> **Information shown**

⟨

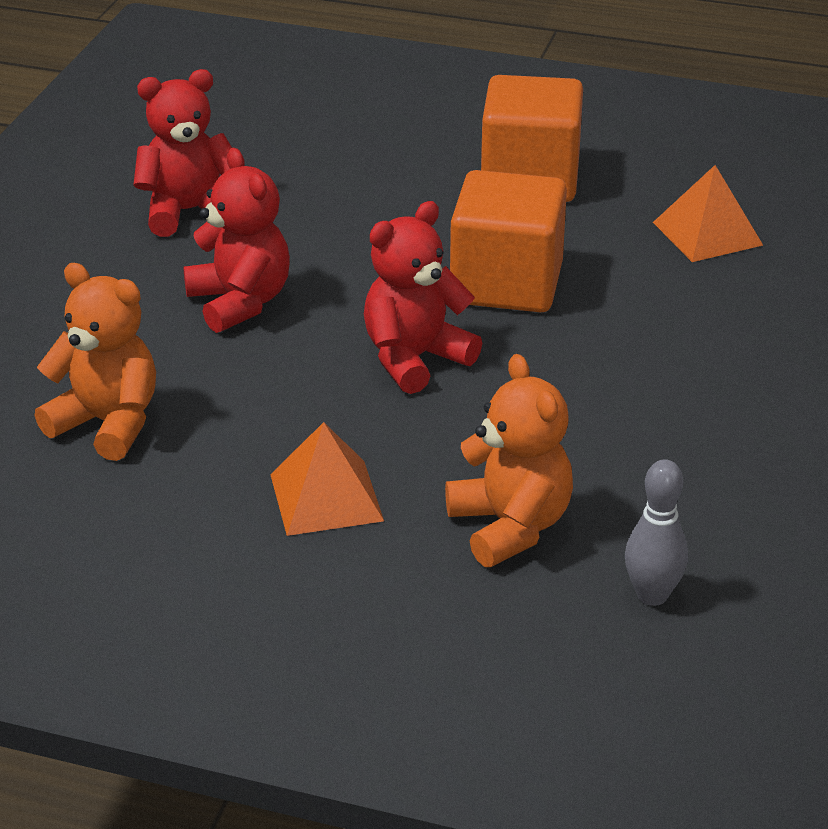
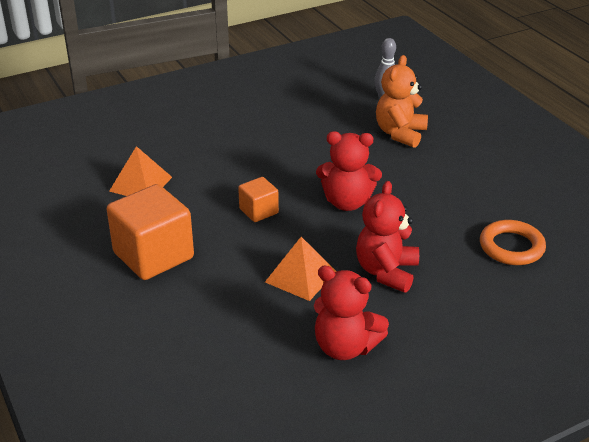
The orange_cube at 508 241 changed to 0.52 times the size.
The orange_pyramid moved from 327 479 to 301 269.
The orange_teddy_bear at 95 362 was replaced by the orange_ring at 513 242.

⟩

> **Work order**
Line by line and exactly, write out the material above. Skip the pictures.

> **Finished task**
The orange_cube at 508 241 changed to 0.52 times the size.
The orange_pyramid moved from 327 479 to 301 269.
The orange_teddy_bear at 95 362 was replaced by the orange_ring at 513 242.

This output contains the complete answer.